→ What needs to be done: Search the records below for the line containing "brown boat: 1 -> 2". Output that line and all later lines exactly; output nothing else.

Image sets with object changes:
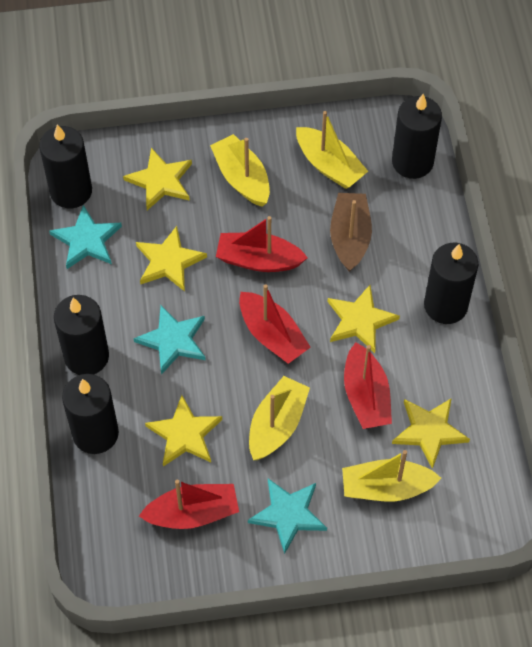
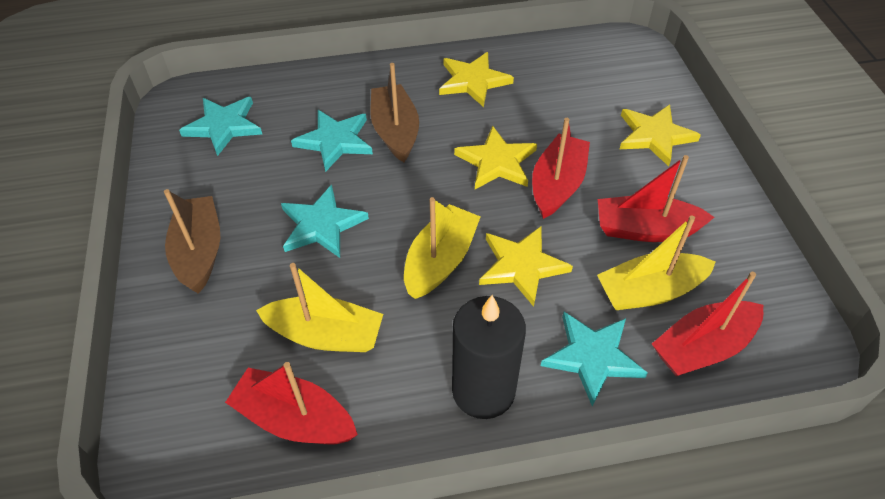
black candle: 5 -> 1
brown boat: 1 -> 2
turquoise star: 3 -> 4
yellow boat: 4 -> 3
yellow star: 5 -> 4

→ Answer to the problem:
brown boat: 1 -> 2
turquoise star: 3 -> 4
yellow boat: 4 -> 3
yellow star: 5 -> 4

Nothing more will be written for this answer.